- Opening Delimiter -
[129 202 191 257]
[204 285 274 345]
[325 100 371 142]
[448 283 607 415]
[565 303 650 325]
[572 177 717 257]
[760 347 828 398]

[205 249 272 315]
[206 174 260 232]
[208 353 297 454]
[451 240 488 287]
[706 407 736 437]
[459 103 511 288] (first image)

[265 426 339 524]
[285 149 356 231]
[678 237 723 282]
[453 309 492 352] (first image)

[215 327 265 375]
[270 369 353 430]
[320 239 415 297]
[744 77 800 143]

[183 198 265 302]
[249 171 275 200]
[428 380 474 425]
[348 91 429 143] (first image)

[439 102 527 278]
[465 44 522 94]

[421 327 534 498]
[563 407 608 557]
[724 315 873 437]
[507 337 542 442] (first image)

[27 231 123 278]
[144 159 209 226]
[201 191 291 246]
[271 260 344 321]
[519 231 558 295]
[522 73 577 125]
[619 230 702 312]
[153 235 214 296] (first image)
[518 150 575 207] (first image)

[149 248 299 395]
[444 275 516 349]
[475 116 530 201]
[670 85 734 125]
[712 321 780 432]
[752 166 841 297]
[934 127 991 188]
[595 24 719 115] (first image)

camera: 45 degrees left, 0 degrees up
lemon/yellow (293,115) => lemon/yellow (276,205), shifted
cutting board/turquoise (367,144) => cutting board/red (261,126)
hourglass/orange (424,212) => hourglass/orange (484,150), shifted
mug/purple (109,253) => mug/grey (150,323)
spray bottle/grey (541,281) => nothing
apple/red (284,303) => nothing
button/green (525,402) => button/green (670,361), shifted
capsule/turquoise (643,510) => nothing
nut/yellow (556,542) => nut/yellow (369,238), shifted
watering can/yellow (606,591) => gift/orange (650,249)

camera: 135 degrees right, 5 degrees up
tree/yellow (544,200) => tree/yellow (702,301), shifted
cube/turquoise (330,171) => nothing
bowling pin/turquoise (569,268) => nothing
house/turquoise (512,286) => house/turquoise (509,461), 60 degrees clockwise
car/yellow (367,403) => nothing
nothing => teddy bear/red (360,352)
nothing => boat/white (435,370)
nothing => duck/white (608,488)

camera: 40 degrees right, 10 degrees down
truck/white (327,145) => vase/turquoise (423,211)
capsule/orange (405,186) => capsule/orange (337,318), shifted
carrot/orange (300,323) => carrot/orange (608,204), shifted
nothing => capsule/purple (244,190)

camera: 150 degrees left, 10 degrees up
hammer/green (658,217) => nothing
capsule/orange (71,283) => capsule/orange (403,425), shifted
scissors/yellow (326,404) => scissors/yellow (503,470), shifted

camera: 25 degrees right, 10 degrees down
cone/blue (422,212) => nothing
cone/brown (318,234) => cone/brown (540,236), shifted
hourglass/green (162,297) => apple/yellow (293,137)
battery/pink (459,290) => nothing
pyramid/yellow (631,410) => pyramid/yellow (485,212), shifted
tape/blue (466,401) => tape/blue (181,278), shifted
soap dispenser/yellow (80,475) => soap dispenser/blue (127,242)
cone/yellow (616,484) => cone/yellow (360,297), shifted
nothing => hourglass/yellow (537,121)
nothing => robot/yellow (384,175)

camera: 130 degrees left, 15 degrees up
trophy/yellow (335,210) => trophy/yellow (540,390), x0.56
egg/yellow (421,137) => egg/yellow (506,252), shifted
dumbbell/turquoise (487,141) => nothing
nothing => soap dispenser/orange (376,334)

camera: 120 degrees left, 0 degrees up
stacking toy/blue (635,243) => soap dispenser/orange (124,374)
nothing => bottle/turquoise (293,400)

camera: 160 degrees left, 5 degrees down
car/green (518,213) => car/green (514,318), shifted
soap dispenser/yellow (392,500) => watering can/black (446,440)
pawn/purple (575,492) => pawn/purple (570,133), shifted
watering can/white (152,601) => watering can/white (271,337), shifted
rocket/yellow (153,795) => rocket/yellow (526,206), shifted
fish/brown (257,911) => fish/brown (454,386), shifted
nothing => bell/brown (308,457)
- Closing Delimiter -
(Directions for this task) Please retype the data exactly as it stands, from its first line down to the line that contains "button/green (525,402) =>", then stop.

(Reply)
[129 202 191 257]
[204 285 274 345]
[325 100 371 142]
[448 283 607 415]
[565 303 650 325]
[572 177 717 257]
[760 347 828 398]

[205 249 272 315]
[206 174 260 232]
[208 353 297 454]
[451 240 488 287]
[706 407 736 437]
[459 103 511 288] (first image)

[265 426 339 524]
[285 149 356 231]
[678 237 723 282]
[453 309 492 352] (first image)

[215 327 265 375]
[270 369 353 430]
[320 239 415 297]
[744 77 800 143]

[183 198 265 302]
[249 171 275 200]
[428 380 474 425]
[348 91 429 143] (first image)

[439 102 527 278]
[465 44 522 94]

[421 327 534 498]
[563 407 608 557]
[724 315 873 437]
[507 337 542 442] (first image)

[27 231 123 278]
[144 159 209 226]
[201 191 291 246]
[271 260 344 321]
[519 231 558 295]
[522 73 577 125]
[619 230 702 312]
[153 235 214 296] (first image)
[518 150 575 207] (first image)

[149 248 299 395]
[444 275 516 349]
[475 116 530 201]
[670 85 734 125]
[712 321 780 432]
[752 166 841 297]
[934 127 991 188]
[595 24 719 115] (first image)

camera: 45 degrees left, 0 degrees up
lemon/yellow (293,115) => lemon/yellow (276,205), shifted
cutting board/turquoise (367,144) => cutting board/red (261,126)
hourglass/orange (424,212) => hourglass/orange (484,150), shifted
mug/purple (109,253) => mug/grey (150,323)
spray bottle/grey (541,281) => nothing
apple/red (284,303) => nothing
button/green (525,402) => button/green (670,361), shifted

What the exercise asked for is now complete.